§ **What you should do**
Look below for the line containing "green square: (38, 160) -> (68, 227), moved"; from there through the line containing "green triangle: (39, 377) -> (40, 548), moved", both lines included, please set down each line exactly and nothing else.

START Given records

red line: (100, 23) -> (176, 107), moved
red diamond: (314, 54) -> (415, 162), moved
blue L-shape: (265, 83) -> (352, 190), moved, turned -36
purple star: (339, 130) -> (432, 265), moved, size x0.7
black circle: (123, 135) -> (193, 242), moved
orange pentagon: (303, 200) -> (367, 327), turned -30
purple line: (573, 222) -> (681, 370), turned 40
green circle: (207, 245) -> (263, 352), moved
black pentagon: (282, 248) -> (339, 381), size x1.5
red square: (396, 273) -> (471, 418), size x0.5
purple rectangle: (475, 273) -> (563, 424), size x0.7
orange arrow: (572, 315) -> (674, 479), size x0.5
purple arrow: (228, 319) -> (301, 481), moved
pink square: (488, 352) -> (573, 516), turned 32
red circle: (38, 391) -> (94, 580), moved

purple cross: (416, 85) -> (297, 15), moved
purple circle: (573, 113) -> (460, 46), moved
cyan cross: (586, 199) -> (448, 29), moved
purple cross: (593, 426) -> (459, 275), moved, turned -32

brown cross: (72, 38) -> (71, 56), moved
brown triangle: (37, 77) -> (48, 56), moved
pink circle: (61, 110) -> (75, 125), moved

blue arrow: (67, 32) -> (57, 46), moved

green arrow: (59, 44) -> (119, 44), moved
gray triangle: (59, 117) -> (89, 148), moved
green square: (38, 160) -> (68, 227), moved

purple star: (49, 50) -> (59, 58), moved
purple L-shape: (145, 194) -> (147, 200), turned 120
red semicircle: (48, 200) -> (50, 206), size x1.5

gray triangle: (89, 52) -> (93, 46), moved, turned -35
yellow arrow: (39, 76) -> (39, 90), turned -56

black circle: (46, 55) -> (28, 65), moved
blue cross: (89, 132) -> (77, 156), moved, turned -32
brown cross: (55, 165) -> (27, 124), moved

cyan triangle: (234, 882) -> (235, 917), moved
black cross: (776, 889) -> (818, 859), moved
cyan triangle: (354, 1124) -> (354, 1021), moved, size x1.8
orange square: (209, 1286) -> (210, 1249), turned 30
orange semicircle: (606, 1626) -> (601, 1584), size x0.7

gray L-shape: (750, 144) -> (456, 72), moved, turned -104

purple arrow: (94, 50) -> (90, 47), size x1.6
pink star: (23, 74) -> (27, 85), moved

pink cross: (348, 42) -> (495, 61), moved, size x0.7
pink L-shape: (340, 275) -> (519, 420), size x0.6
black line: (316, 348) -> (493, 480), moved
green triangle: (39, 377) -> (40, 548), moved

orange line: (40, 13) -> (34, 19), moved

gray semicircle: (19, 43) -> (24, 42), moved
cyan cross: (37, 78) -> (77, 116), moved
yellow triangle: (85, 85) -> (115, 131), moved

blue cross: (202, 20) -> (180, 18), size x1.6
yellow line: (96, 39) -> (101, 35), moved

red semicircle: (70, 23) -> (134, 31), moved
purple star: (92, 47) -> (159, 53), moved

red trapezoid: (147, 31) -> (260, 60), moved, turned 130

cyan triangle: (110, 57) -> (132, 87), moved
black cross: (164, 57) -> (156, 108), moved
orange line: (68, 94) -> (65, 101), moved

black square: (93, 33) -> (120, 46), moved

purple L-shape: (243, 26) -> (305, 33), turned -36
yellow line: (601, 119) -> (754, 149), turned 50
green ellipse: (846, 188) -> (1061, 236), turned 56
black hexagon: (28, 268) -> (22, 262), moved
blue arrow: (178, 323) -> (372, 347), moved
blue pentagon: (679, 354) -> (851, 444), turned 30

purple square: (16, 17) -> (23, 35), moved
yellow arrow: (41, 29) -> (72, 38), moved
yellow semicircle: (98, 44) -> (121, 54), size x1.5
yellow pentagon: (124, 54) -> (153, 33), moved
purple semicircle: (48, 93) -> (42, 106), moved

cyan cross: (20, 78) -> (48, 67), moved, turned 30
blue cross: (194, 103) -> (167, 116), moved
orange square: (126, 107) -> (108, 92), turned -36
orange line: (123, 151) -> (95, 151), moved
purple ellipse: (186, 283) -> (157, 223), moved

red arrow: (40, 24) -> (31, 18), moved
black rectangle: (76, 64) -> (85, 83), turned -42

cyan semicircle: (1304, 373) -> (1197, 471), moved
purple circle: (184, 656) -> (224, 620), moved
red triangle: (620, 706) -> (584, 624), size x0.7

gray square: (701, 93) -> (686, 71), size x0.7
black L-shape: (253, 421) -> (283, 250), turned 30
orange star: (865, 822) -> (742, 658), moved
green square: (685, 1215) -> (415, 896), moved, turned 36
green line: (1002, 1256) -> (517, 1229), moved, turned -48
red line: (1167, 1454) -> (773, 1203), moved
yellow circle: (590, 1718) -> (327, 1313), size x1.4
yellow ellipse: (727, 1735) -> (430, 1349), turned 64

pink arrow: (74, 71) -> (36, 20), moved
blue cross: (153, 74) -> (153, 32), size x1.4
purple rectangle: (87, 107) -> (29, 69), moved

END Given records

§ **Worked solution**
green square: (38, 160) -> (68, 227), moved

purple star: (49, 50) -> (59, 58), moved
purple L-shape: (145, 194) -> (147, 200), turned 120
red semicircle: (48, 200) -> (50, 206), size x1.5

gray triangle: (89, 52) -> (93, 46), moved, turned -35
yellow arrow: (39, 76) -> (39, 90), turned -56

black circle: (46, 55) -> (28, 65), moved
blue cross: (89, 132) -> (77, 156), moved, turned -32
brown cross: (55, 165) -> (27, 124), moved

cyan triangle: (234, 882) -> (235, 917), moved
black cross: (776, 889) -> (818, 859), moved
cyan triangle: (354, 1124) -> (354, 1021), moved, size x1.8
orange square: (209, 1286) -> (210, 1249), turned 30
orange semicircle: (606, 1626) -> (601, 1584), size x0.7

gray L-shape: (750, 144) -> (456, 72), moved, turned -104

purple arrow: (94, 50) -> (90, 47), size x1.6
pink star: (23, 74) -> (27, 85), moved

pink cross: (348, 42) -> (495, 61), moved, size x0.7
pink L-shape: (340, 275) -> (519, 420), size x0.6
black line: (316, 348) -> (493, 480), moved
green triangle: (39, 377) -> (40, 548), moved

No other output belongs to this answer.